§ Data extracted from a collection
- - - - - - -
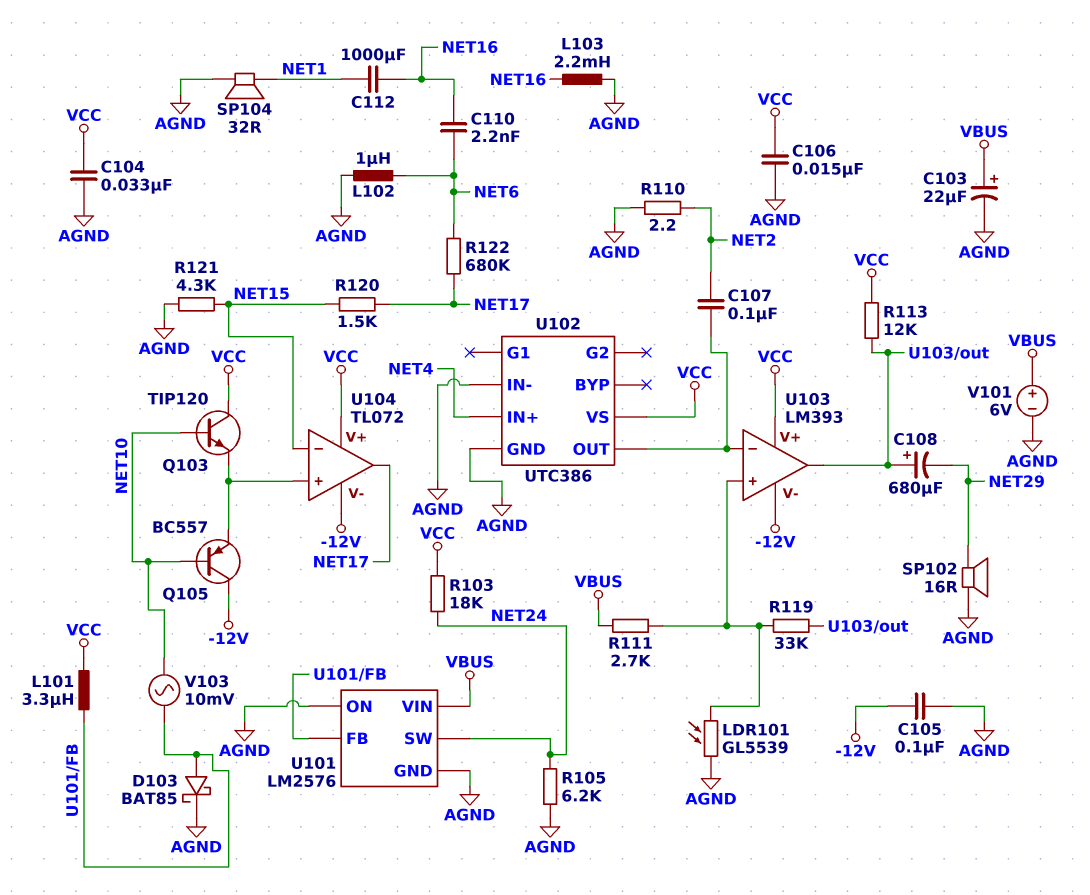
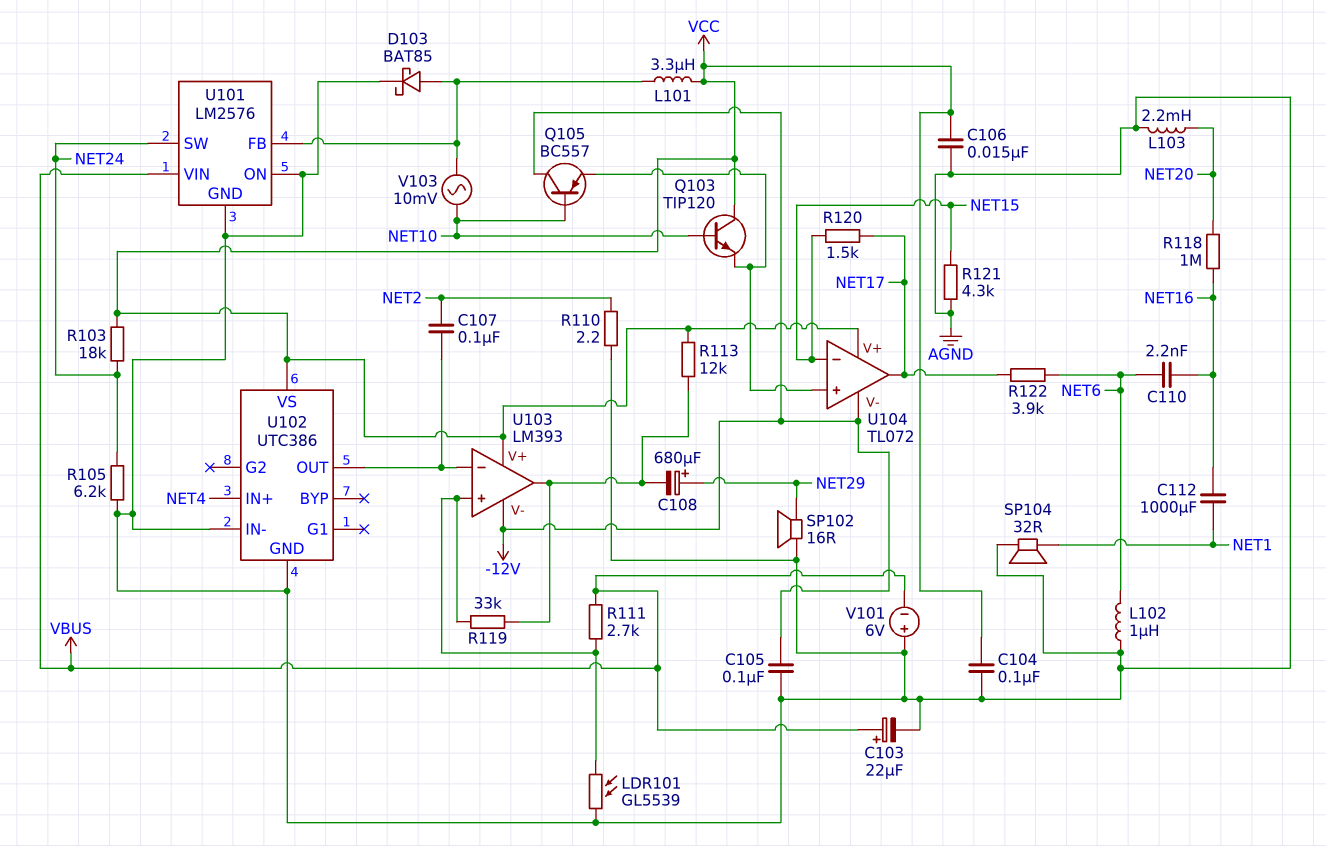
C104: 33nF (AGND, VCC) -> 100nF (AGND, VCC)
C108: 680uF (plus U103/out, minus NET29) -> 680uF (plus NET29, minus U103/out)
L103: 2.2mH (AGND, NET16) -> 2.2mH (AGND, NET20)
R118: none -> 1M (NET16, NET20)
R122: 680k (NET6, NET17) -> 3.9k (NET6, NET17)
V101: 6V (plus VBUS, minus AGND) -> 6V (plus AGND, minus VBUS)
- - - - - - -
§ Try it
Each line from the one containing "R122: 680k (NET6, NET17)" through the last line of the entries is to be copied exactly, with no other lines added.

§ Exercise solution
R122: 680k (NET6, NET17) -> 3.9k (NET6, NET17)
V101: 6V (plus VBUS, minus AGND) -> 6V (plus AGND, minus VBUS)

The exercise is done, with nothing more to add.